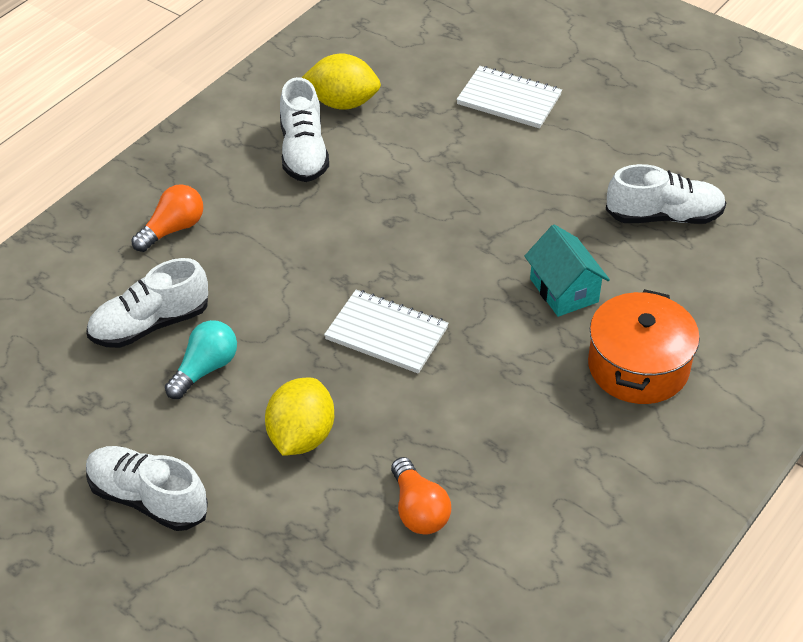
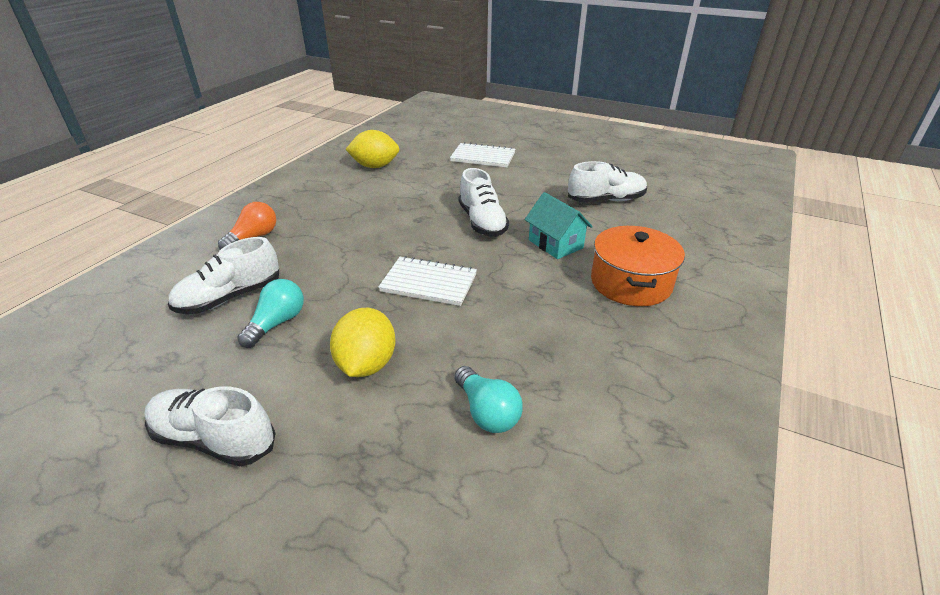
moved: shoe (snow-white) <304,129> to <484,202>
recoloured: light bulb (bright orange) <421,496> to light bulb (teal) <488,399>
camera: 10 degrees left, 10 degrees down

════════════════

Once the pictures are set aside, give every line above again without alteration.

Output below –
moved: shoe (snow-white) <304,129> to <484,202>
recoloured: light bulb (bright orange) <421,496> to light bulb (teal) <488,399>
camera: 10 degrees left, 10 degrees down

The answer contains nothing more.